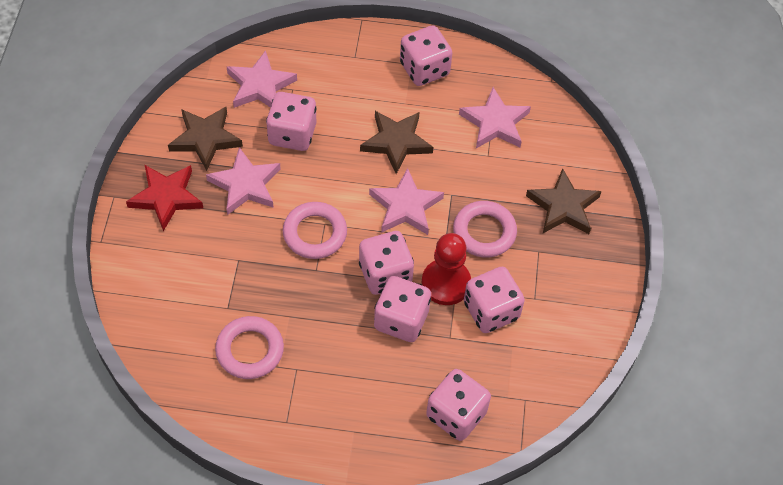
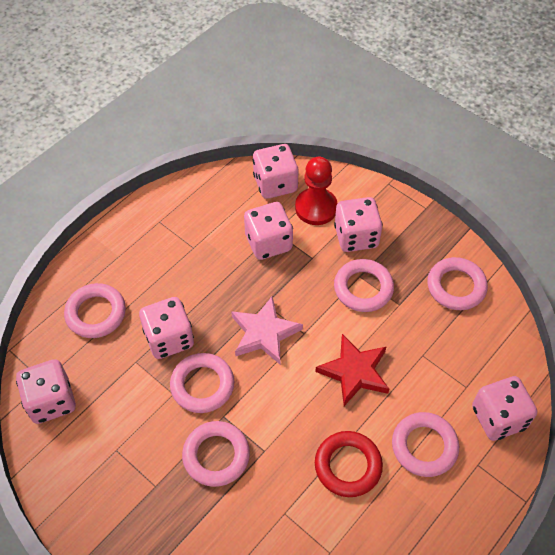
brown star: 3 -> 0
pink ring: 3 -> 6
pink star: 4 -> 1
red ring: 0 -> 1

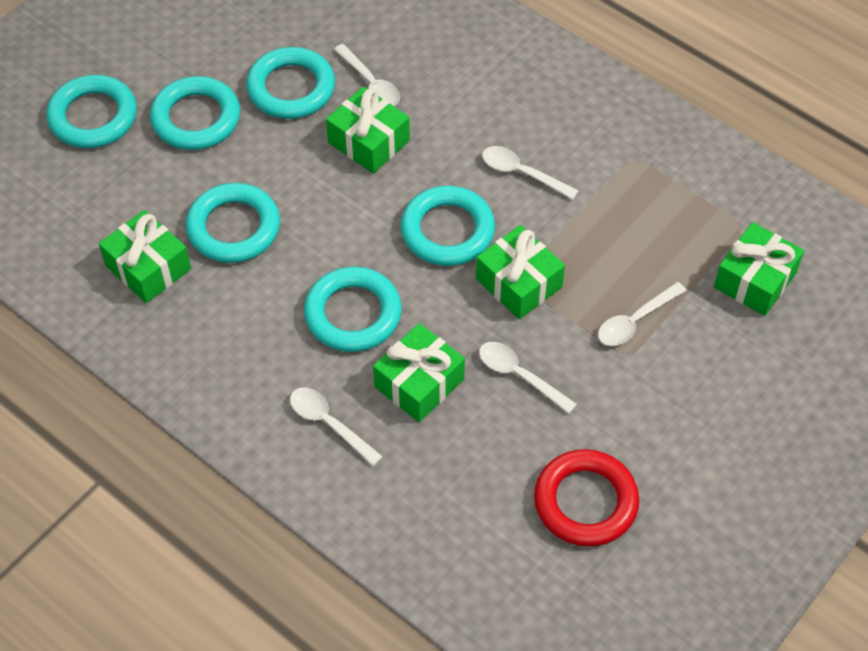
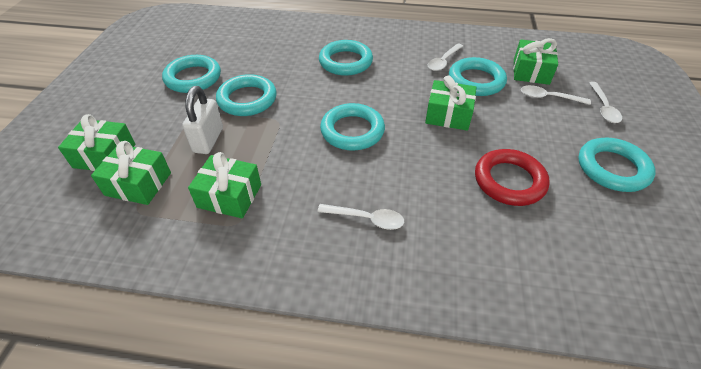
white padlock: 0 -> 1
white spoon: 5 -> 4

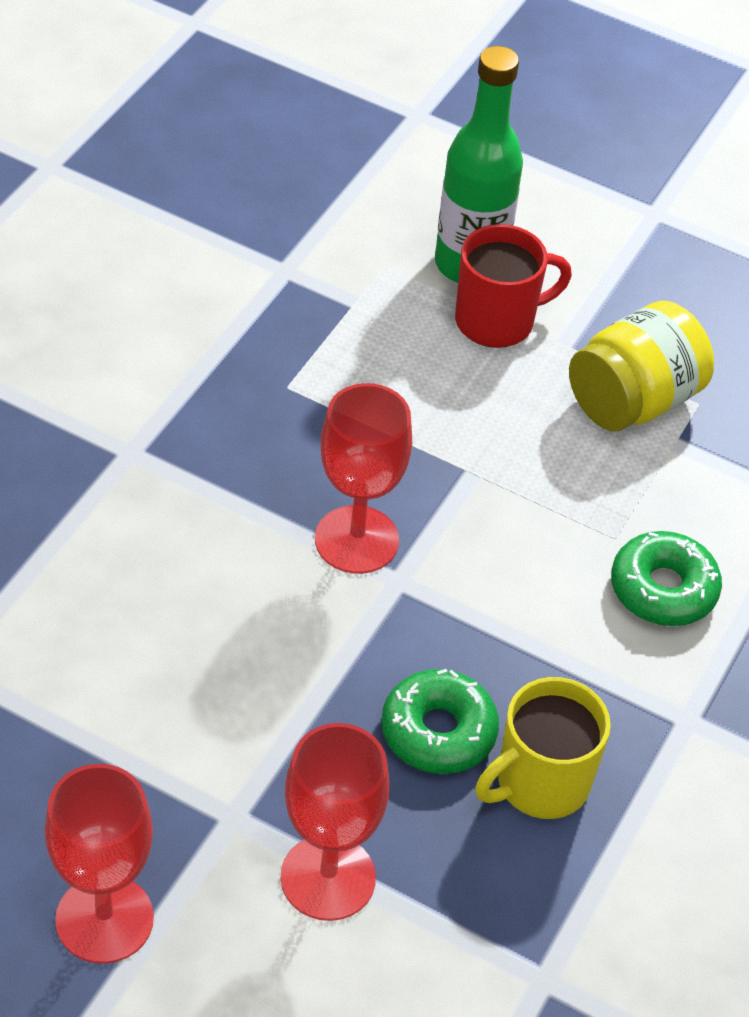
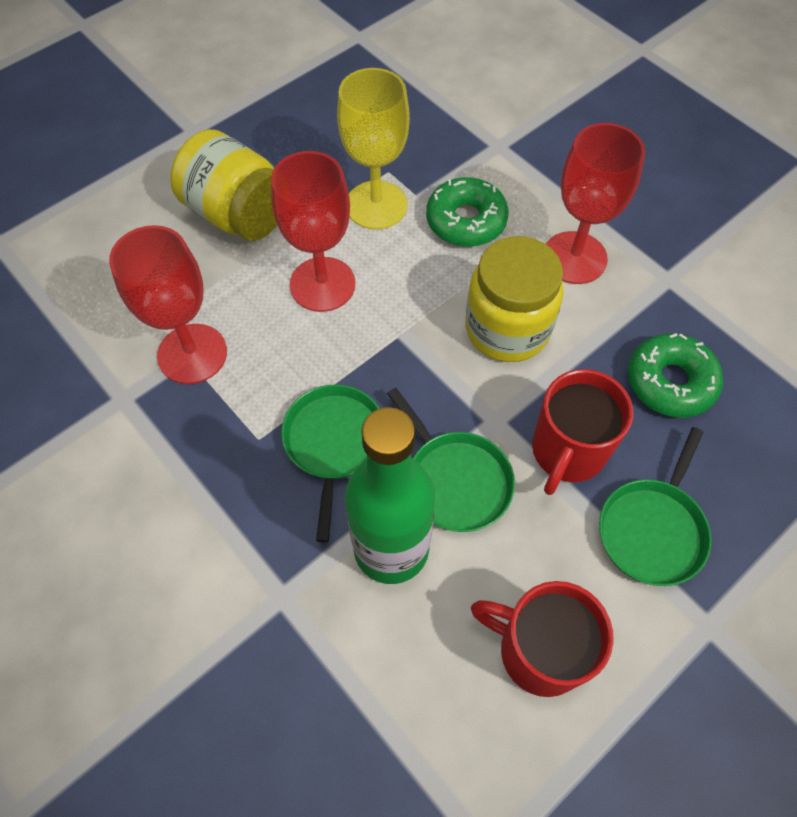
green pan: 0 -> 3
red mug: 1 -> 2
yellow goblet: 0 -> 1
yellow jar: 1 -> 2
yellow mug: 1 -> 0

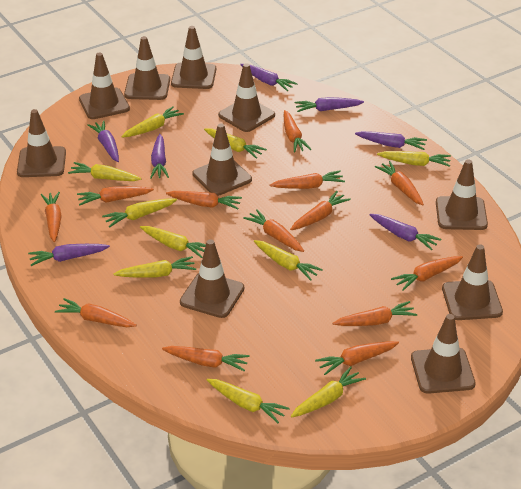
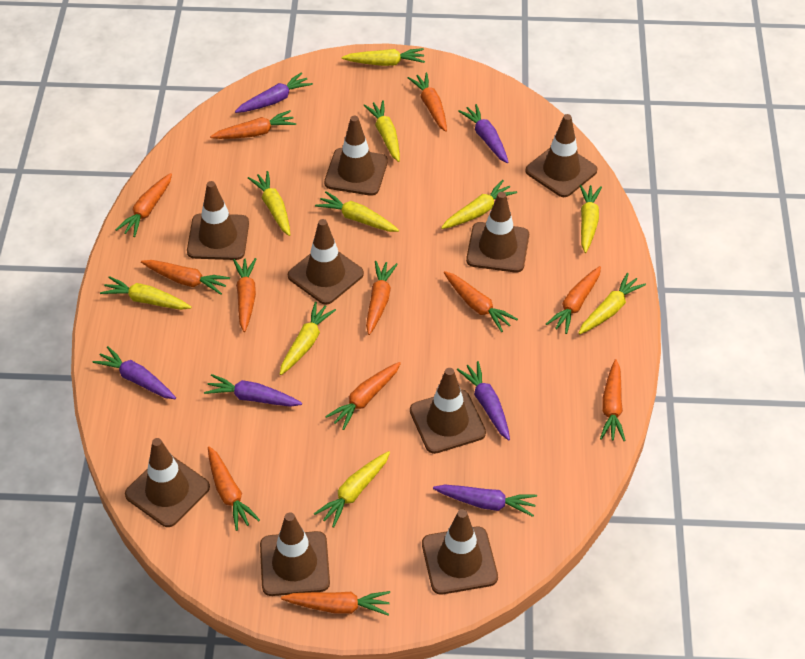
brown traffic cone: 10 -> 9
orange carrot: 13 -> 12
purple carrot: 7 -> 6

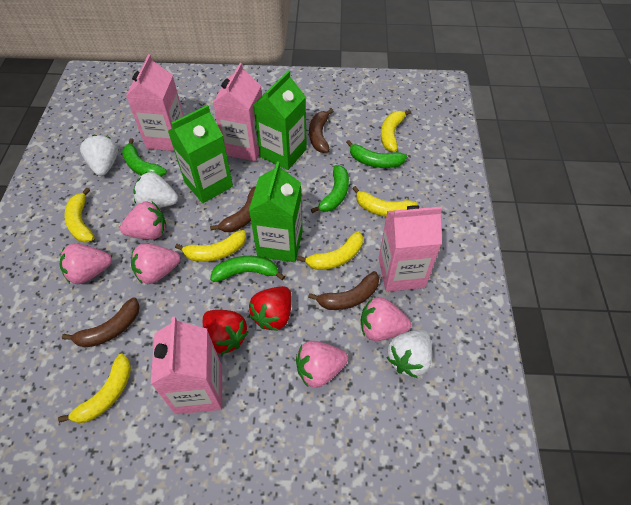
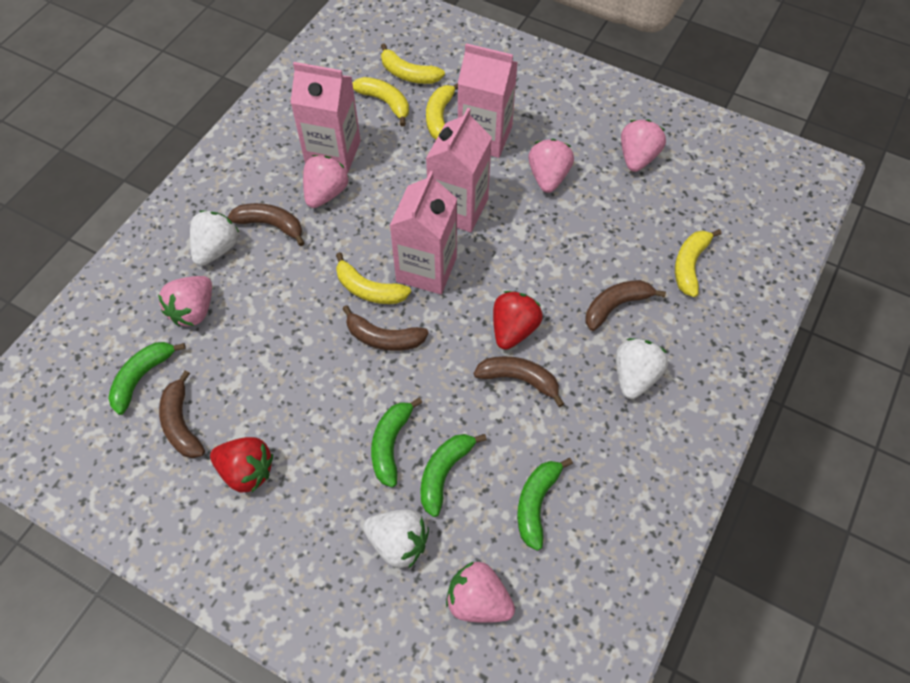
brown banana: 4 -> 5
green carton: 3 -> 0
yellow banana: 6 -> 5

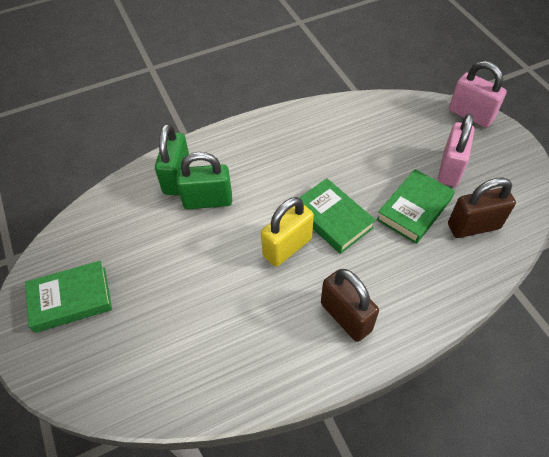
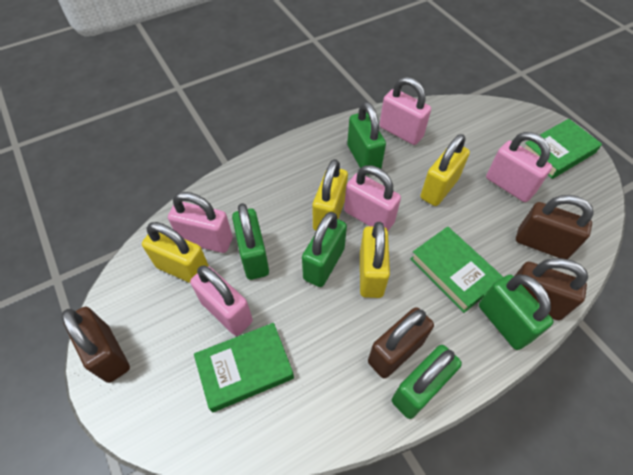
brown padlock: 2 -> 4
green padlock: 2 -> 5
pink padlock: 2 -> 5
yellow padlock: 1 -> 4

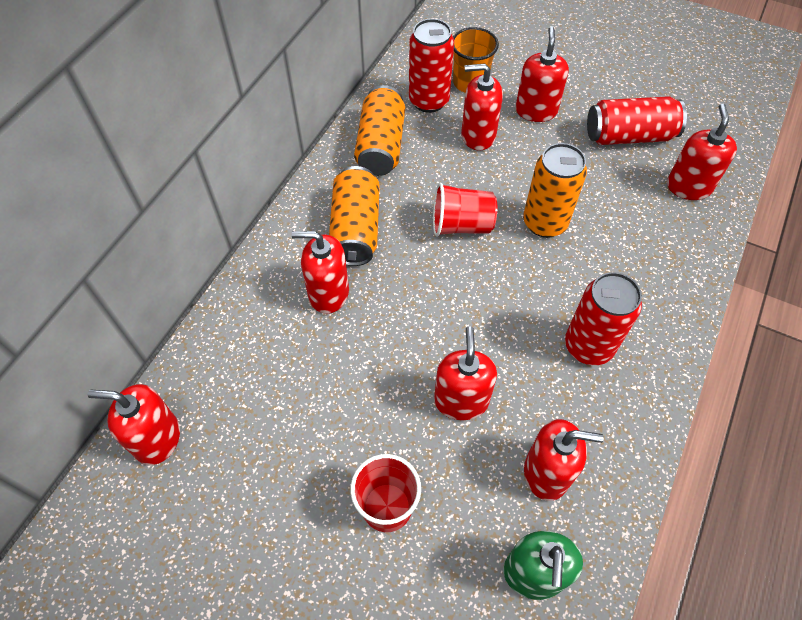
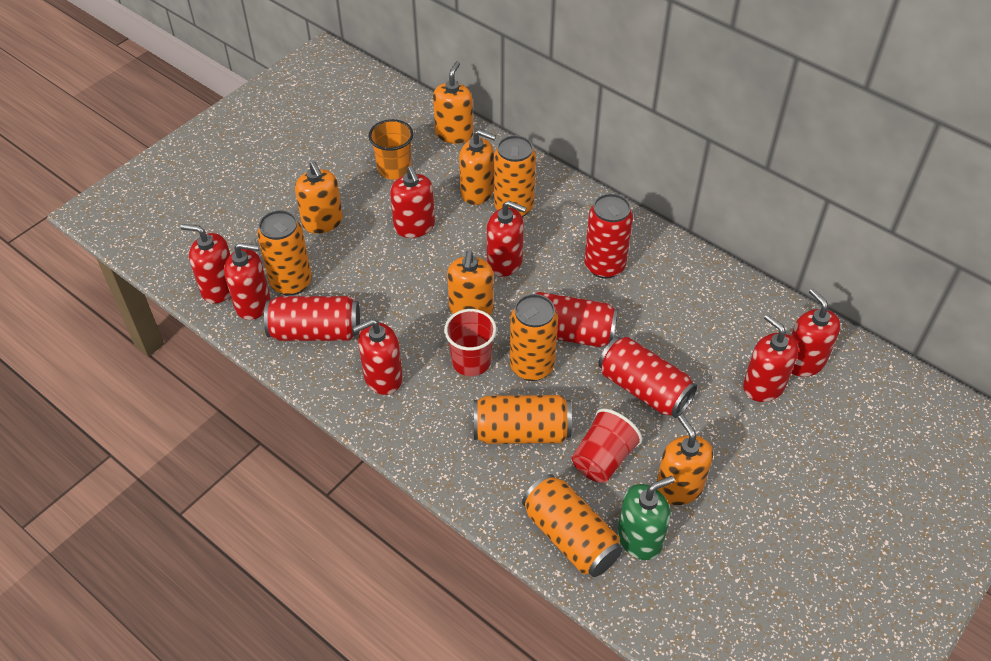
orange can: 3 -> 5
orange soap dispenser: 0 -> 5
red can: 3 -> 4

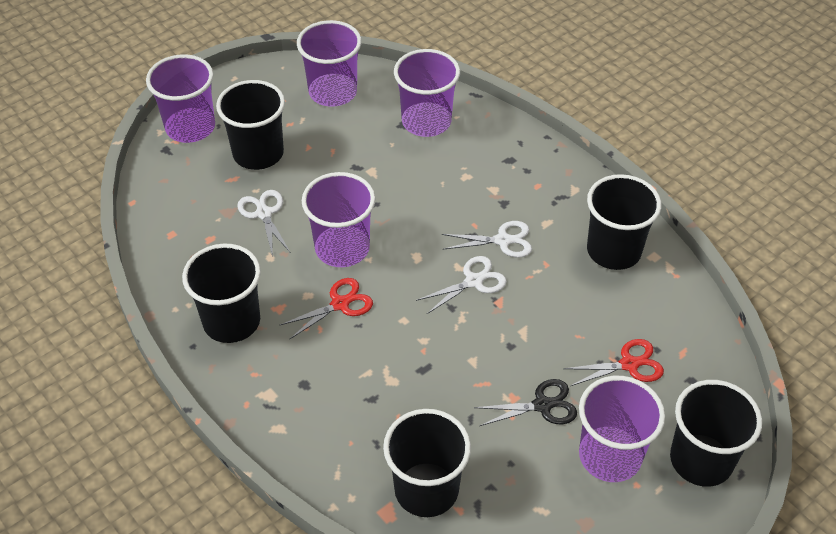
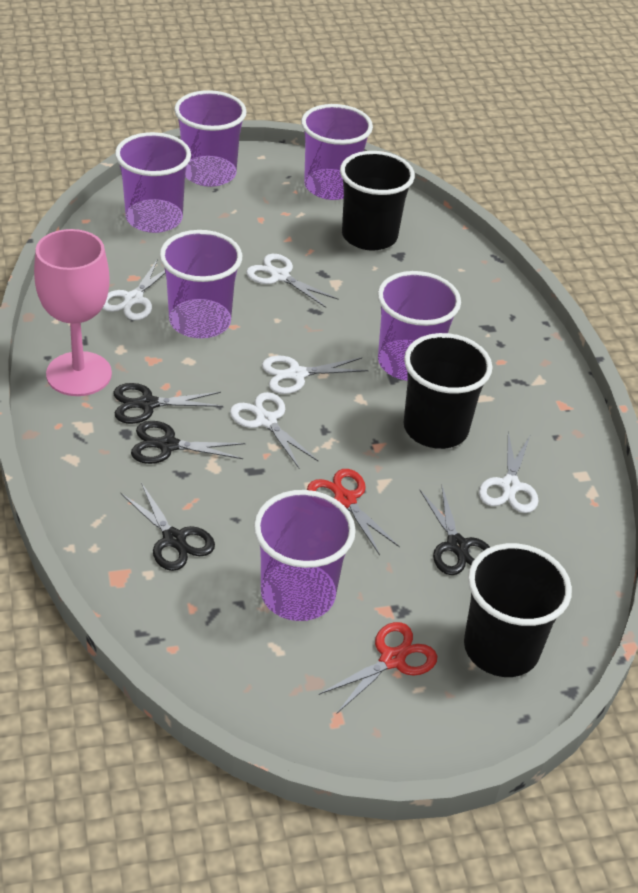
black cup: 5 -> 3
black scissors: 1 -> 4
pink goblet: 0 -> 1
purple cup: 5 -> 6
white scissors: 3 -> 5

================================

- **Task**
Across all the material above, work out how many lines hold the word "pink", and answer with that number only.

- **Result for this task**
4